[Before-and-after change data]
# # # #

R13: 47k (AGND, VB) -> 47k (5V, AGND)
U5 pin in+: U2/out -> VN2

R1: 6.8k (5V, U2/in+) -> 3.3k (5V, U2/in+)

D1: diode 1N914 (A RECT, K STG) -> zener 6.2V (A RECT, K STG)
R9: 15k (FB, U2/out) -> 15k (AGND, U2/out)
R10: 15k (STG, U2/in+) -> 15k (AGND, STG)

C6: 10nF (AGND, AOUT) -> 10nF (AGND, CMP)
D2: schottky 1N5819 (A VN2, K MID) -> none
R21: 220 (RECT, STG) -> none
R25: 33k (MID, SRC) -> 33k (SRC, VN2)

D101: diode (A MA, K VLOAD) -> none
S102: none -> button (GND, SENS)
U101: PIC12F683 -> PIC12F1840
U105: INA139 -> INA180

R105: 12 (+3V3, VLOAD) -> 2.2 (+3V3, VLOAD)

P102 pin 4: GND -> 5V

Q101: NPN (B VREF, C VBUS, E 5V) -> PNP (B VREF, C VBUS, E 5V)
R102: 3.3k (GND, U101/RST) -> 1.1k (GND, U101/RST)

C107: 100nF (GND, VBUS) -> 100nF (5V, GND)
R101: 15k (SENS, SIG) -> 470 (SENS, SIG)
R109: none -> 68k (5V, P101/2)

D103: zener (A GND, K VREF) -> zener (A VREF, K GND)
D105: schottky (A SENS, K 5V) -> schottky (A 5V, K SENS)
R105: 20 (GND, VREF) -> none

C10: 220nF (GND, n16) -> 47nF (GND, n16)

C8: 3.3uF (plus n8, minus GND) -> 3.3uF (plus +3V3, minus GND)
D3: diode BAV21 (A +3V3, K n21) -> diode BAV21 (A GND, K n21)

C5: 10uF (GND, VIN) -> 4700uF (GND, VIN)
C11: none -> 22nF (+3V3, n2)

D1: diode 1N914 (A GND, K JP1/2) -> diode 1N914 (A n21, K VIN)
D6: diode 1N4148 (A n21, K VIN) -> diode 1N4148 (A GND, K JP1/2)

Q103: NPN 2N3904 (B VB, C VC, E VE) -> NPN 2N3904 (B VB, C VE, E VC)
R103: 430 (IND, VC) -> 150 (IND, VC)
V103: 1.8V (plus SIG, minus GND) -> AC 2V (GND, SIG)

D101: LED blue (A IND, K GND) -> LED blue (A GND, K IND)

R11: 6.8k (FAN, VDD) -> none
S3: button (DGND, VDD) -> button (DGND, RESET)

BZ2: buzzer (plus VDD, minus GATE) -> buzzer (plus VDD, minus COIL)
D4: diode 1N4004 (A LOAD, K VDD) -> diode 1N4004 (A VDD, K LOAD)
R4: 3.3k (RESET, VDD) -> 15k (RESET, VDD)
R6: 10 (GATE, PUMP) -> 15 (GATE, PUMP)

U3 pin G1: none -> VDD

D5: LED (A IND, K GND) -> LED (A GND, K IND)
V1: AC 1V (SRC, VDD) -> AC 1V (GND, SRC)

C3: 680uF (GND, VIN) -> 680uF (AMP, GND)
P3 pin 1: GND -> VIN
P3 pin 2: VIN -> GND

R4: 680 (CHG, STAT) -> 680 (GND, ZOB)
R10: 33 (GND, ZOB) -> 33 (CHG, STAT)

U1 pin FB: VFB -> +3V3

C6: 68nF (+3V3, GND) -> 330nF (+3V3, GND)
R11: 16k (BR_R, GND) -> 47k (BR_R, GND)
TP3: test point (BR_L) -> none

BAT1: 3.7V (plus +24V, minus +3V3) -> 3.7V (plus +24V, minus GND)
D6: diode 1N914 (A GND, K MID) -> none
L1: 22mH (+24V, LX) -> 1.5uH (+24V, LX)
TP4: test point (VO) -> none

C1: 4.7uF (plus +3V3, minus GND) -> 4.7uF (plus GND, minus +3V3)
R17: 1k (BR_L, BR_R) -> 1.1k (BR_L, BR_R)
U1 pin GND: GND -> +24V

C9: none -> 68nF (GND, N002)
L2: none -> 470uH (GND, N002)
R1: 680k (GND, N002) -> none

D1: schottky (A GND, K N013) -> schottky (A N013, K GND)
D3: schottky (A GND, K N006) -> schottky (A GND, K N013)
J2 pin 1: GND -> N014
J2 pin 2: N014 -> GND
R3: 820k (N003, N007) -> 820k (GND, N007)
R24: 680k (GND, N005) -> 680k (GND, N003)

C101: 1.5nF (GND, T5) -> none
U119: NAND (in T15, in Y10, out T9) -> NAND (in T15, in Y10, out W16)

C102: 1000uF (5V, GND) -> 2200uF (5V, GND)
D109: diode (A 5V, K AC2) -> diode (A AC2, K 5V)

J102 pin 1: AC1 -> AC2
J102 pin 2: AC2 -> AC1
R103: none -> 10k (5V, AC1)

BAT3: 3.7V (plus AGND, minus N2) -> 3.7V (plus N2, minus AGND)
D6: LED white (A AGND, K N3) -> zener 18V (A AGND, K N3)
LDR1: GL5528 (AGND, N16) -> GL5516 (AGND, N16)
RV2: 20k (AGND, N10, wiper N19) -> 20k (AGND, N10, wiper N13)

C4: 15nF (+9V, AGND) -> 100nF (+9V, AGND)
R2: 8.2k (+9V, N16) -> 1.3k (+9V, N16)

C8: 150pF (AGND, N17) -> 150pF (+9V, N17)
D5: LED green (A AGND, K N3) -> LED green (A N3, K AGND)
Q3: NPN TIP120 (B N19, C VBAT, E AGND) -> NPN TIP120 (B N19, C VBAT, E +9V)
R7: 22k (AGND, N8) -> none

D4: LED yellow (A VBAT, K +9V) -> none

# # # #

Your job is to print exactly the lines that run from the top of the entries through the line with "R109: none -> 68k (5V, P101/2)", and no others.

R13: 47k (AGND, VB) -> 47k (5V, AGND)
U5 pin in+: U2/out -> VN2

R1: 6.8k (5V, U2/in+) -> 3.3k (5V, U2/in+)

D1: diode 1N914 (A RECT, K STG) -> zener 6.2V (A RECT, K STG)
R9: 15k (FB, U2/out) -> 15k (AGND, U2/out)
R10: 15k (STG, U2/in+) -> 15k (AGND, STG)

C6: 10nF (AGND, AOUT) -> 10nF (AGND, CMP)
D2: schottky 1N5819 (A VN2, K MID) -> none
R21: 220 (RECT, STG) -> none
R25: 33k (MID, SRC) -> 33k (SRC, VN2)

D101: diode (A MA, K VLOAD) -> none
S102: none -> button (GND, SENS)
U101: PIC12F683 -> PIC12F1840
U105: INA139 -> INA180

R105: 12 (+3V3, VLOAD) -> 2.2 (+3V3, VLOAD)

P102 pin 4: GND -> 5V

Q101: NPN (B VREF, C VBUS, E 5V) -> PNP (B VREF, C VBUS, E 5V)
R102: 3.3k (GND, U101/RST) -> 1.1k (GND, U101/RST)

C107: 100nF (GND, VBUS) -> 100nF (5V, GND)
R101: 15k (SENS, SIG) -> 470 (SENS, SIG)
R109: none -> 68k (5V, P101/2)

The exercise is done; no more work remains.